* Work to be completed
Below are some records; quote exactly the lines from the one that contains "sample.mp4: [1081,193,1614,475] ->" through the one that contains "Vantgen: [2130,189,2169,228] ->", inclusive, and no others.
-------
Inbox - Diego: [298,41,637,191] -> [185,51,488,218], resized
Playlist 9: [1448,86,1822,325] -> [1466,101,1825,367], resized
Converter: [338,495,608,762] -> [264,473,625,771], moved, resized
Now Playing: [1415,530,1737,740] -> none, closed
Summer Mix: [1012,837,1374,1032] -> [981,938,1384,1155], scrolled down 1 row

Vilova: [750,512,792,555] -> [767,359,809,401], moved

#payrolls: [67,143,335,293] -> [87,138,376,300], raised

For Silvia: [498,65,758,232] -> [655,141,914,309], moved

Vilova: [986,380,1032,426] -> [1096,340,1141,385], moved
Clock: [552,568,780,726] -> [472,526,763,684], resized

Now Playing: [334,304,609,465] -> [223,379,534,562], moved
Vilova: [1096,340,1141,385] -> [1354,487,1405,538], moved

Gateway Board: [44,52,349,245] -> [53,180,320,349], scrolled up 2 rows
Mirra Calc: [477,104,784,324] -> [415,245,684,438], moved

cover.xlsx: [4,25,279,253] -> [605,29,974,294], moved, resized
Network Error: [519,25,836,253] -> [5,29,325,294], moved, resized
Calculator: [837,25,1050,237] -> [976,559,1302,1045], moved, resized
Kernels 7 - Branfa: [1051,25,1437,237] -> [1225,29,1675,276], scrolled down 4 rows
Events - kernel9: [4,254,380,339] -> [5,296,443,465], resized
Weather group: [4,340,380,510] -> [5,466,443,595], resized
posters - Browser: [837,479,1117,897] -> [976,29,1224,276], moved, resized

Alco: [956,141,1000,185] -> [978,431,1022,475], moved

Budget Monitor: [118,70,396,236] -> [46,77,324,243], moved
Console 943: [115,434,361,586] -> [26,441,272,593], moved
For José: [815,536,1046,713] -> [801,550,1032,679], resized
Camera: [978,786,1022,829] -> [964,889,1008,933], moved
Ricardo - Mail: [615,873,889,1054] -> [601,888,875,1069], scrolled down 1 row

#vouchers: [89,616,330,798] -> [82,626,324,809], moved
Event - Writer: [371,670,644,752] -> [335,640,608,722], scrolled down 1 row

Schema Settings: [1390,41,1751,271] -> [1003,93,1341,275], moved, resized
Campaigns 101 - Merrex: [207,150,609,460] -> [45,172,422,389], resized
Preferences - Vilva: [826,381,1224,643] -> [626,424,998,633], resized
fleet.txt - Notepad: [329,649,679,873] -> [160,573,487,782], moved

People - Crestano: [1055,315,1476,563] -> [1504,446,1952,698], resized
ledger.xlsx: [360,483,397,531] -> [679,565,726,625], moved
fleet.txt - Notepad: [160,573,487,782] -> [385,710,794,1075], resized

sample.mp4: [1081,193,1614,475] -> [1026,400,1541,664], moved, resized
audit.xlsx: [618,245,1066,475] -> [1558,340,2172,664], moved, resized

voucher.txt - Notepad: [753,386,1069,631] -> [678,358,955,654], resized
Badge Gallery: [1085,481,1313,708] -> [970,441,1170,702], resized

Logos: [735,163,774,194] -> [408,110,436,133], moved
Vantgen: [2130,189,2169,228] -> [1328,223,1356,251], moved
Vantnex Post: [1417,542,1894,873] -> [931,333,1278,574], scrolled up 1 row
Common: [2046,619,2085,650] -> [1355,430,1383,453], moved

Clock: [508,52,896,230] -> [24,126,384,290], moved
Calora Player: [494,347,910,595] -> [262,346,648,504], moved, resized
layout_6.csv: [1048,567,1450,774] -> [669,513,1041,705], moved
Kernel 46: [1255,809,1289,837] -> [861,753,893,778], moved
-------
* Solution
sample.mp4: [1081,193,1614,475] -> [1026,400,1541,664], moved, resized
audit.xlsx: [618,245,1066,475] -> [1558,340,2172,664], moved, resized

voucher.txt - Notepad: [753,386,1069,631] -> [678,358,955,654], resized
Badge Gallery: [1085,481,1313,708] -> [970,441,1170,702], resized

Logos: [735,163,774,194] -> [408,110,436,133], moved
Vantgen: [2130,189,2169,228] -> [1328,223,1356,251], moved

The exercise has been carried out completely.